Object state change records

════

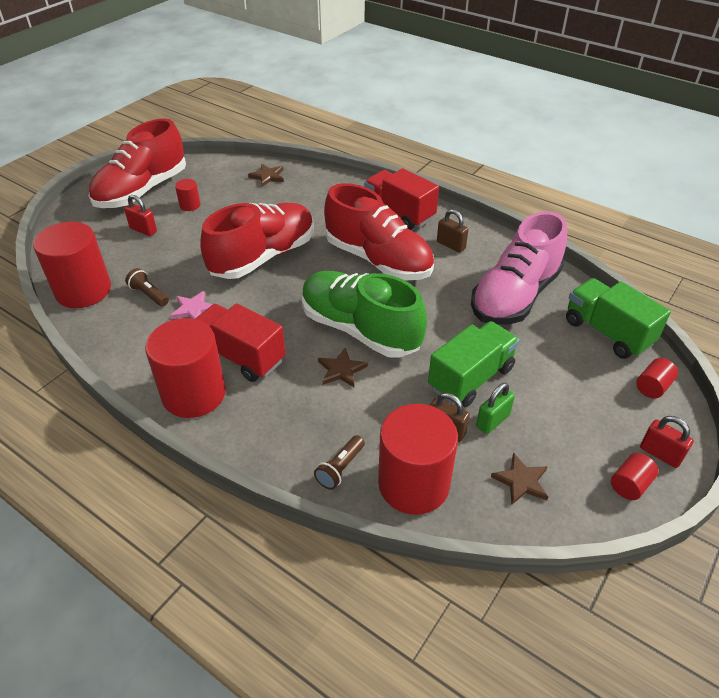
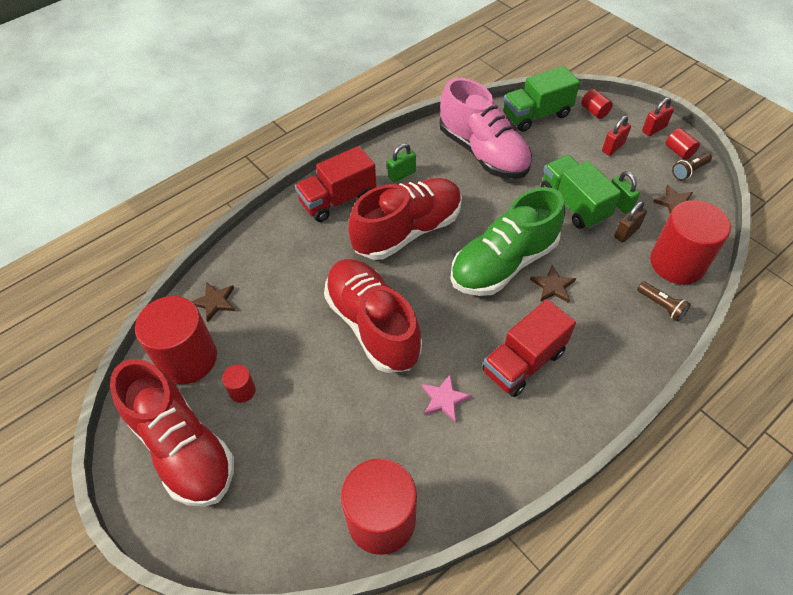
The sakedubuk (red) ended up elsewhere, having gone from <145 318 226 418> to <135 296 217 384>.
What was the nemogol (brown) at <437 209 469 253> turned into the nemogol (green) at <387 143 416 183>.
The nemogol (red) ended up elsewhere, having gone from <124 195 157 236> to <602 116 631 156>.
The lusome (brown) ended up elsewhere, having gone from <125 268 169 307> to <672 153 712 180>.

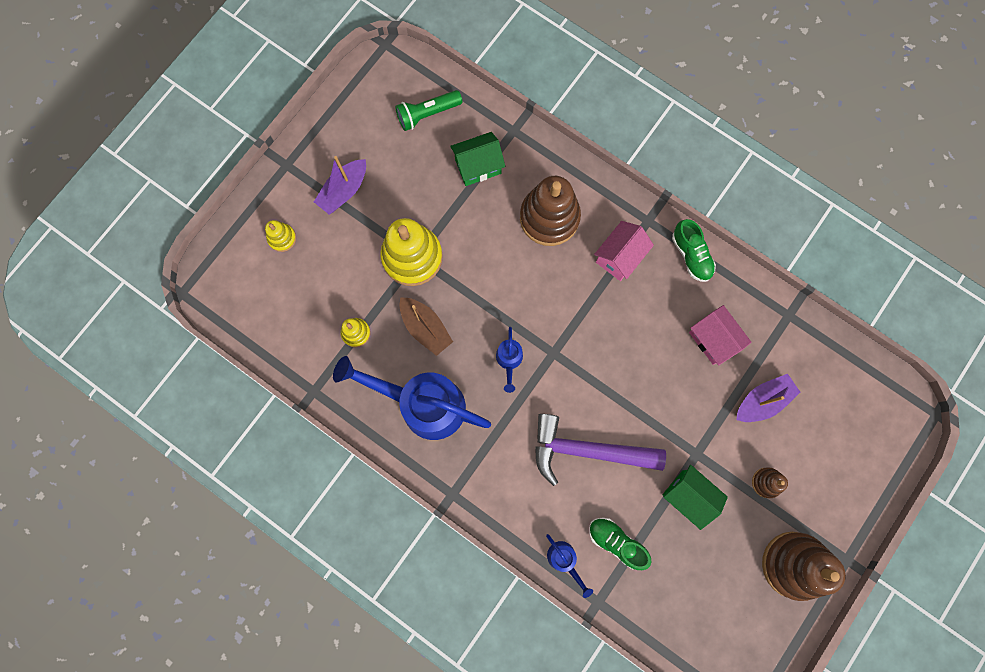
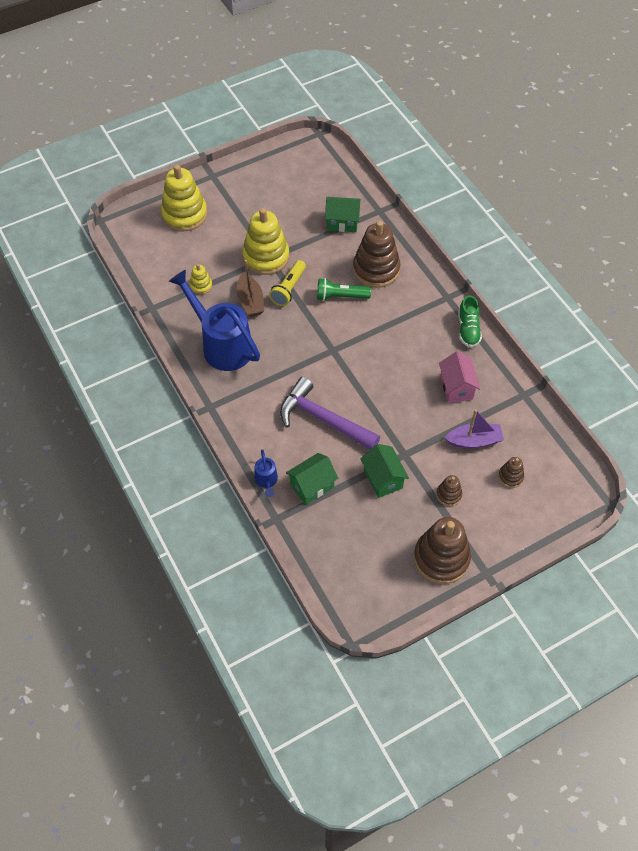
The size of the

════

For this exercise, repeat word for word only the lines from the one containing "The lusome (brown)" through the end of the data, including both. Pictures do not go in the copy.

• [EXERCISE SOLUTION]
The lusome (brown) ended up elsewhere, having gone from <125 268 169 307> to <672 153 712 180>.

The size of the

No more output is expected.